The data.
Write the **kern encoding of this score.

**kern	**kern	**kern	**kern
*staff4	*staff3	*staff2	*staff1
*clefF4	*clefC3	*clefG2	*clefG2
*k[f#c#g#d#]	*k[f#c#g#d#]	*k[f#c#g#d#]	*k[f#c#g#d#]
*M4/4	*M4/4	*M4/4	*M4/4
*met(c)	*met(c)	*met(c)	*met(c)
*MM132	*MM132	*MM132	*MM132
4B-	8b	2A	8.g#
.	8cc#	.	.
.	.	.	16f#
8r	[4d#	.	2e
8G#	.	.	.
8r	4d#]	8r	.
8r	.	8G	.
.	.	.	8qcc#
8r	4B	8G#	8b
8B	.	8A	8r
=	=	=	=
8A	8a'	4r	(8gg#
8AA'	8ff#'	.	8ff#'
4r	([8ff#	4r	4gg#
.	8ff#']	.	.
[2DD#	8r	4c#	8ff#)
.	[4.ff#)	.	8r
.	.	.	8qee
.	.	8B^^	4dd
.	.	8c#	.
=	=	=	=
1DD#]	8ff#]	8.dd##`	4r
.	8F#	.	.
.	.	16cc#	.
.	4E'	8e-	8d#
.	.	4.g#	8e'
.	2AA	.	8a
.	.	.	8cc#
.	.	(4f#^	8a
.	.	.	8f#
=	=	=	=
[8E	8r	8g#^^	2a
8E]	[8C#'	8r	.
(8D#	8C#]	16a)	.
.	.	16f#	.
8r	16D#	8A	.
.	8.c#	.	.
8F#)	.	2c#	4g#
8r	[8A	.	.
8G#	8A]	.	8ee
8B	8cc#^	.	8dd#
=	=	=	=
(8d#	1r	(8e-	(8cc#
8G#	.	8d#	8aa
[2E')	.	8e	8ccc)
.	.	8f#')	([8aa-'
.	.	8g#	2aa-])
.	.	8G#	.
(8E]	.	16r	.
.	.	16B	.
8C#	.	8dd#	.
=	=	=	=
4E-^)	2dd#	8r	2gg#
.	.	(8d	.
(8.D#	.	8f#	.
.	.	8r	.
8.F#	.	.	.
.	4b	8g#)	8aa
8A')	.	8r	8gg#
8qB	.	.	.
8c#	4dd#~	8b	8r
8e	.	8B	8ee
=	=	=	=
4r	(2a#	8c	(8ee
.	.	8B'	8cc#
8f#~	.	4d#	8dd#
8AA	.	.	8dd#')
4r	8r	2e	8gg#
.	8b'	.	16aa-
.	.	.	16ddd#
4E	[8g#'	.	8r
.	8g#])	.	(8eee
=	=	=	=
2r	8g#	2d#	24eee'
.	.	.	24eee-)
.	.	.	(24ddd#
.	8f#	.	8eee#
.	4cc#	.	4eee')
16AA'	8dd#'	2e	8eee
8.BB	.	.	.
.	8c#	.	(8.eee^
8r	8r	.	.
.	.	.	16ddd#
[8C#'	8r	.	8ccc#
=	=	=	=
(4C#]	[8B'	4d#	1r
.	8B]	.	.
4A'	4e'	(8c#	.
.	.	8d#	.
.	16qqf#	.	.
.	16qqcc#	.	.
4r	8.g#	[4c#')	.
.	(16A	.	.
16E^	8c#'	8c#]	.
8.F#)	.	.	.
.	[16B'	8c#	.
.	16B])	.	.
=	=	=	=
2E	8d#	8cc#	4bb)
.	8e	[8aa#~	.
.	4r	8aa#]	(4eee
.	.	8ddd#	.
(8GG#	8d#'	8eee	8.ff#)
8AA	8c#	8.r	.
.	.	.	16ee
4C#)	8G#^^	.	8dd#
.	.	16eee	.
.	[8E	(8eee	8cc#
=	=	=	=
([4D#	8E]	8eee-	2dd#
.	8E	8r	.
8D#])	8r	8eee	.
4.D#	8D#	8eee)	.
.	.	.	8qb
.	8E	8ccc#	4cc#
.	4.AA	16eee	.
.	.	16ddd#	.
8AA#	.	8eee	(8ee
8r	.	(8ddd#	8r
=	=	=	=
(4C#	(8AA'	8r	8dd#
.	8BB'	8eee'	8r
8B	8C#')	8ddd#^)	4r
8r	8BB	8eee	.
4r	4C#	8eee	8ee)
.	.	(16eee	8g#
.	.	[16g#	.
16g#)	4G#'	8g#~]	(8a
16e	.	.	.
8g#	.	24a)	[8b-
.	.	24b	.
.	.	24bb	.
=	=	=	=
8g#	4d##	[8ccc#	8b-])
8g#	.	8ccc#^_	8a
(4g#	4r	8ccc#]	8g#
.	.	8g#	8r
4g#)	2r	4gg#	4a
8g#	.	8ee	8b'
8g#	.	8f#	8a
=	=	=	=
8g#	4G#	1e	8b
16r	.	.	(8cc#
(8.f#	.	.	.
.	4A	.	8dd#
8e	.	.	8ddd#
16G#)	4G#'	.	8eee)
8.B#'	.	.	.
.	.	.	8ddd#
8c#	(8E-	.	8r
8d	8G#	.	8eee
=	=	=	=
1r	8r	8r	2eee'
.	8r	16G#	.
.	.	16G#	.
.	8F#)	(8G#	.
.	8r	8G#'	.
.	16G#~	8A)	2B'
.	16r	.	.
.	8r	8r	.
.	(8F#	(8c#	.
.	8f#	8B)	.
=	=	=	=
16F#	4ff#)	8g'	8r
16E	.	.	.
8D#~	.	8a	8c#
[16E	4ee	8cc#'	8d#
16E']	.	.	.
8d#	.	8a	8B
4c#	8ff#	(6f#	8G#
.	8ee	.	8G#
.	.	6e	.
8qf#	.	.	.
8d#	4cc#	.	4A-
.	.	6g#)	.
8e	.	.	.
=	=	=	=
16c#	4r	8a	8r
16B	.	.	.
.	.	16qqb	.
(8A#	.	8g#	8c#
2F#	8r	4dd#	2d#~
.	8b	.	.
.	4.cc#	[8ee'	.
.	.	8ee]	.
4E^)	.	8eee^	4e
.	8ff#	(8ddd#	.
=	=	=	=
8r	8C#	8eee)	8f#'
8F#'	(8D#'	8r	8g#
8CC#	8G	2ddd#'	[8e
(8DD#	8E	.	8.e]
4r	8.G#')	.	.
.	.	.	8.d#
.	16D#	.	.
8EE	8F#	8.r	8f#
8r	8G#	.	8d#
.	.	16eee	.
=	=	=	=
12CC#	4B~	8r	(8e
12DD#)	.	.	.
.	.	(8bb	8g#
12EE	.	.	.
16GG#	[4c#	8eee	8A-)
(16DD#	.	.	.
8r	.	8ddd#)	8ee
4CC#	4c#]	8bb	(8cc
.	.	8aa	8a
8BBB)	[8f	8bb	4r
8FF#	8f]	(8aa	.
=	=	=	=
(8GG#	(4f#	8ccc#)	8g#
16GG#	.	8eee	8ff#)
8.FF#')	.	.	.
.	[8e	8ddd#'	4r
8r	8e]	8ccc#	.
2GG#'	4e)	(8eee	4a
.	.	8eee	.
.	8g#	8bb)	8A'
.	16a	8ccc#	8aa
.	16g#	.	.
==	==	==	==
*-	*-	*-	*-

Task.
Pull out each line of the listing above that contains the string "kern", and reproduce those lines unchanged.

The result.
Write the **kern encoding of this score.
**kern	**kern	**kern	**kern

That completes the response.